_What is expected_
Please write out exactly the lines from the opening of the listing through the line that holds "sun lounger: (66, 91)", including both, and nothing else; no pictures.

_Source data_

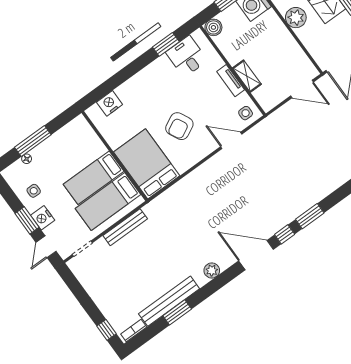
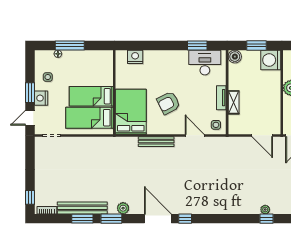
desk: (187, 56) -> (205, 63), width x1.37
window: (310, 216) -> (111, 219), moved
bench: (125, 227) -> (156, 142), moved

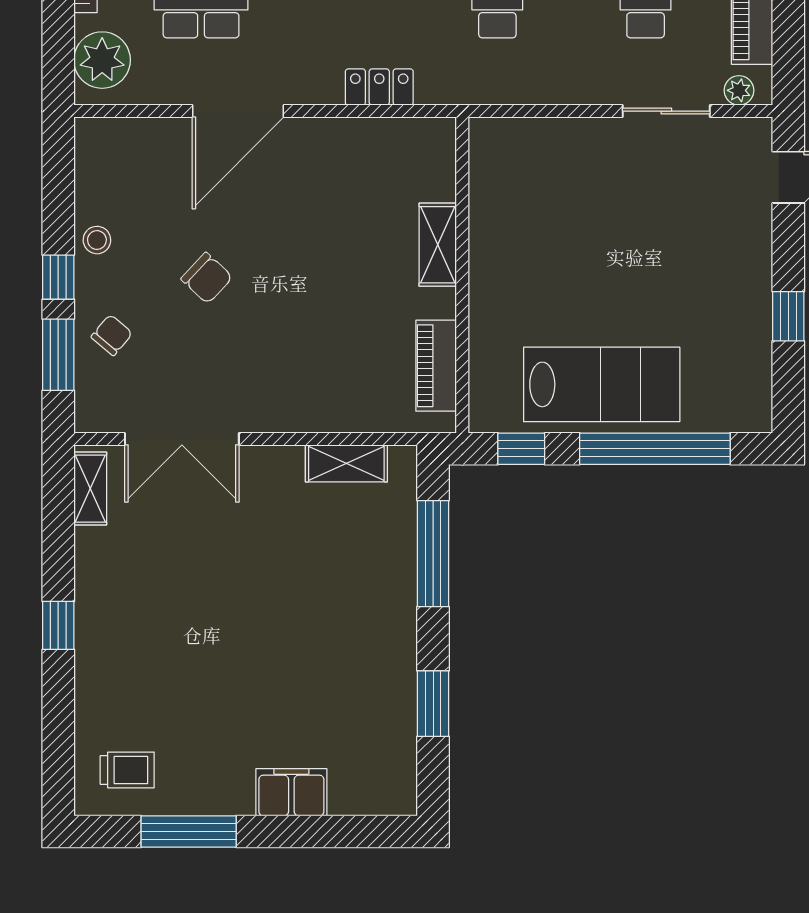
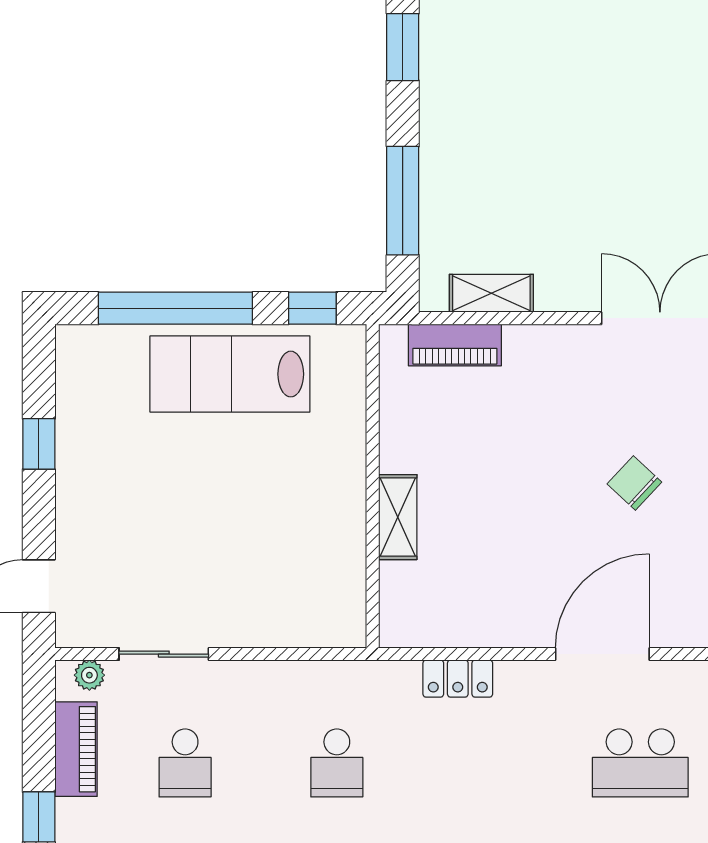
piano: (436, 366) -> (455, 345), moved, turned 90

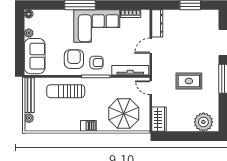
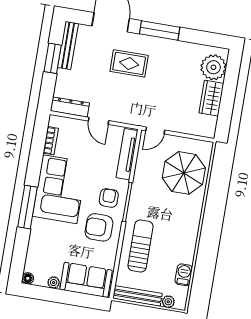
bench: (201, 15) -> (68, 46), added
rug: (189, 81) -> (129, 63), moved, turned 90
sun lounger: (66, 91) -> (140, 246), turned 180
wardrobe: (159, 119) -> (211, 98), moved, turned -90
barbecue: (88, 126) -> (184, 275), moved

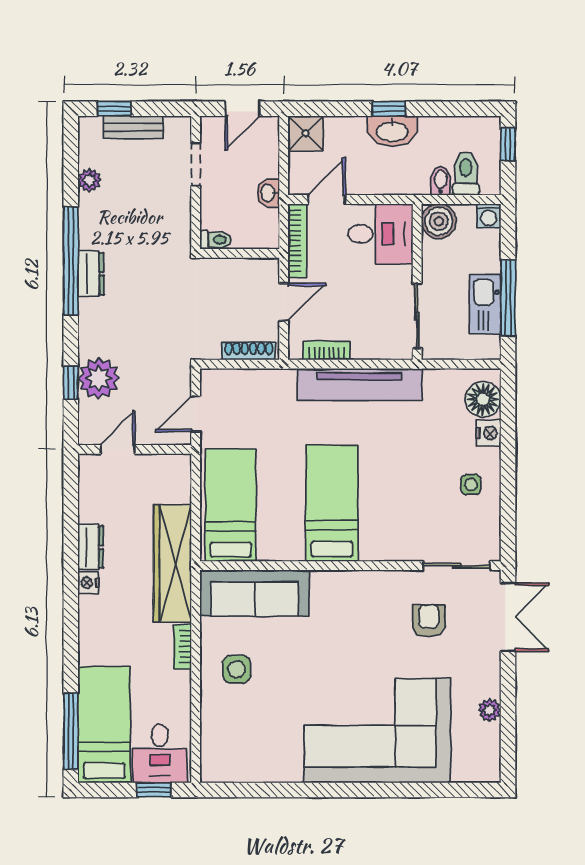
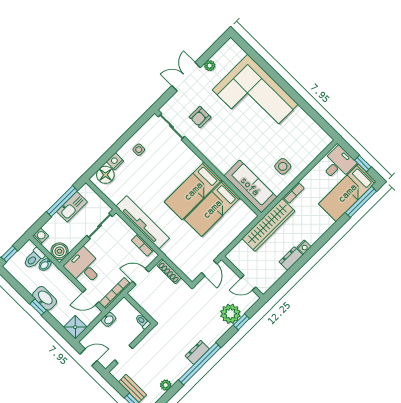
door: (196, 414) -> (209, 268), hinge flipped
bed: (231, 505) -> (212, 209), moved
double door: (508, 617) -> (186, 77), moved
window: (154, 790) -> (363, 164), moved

_Result for this task_
desk: (187, 56) -> (205, 63), width x1.37
window: (310, 216) -> (111, 219), moved
bench: (125, 227) -> (156, 142), moved

piano: (436, 366) -> (455, 345), moved, turned 90

bench: (201, 15) -> (68, 46), added
rug: (189, 81) -> (129, 63), moved, turned 90
sun lounger: (66, 91) -> (140, 246), turned 180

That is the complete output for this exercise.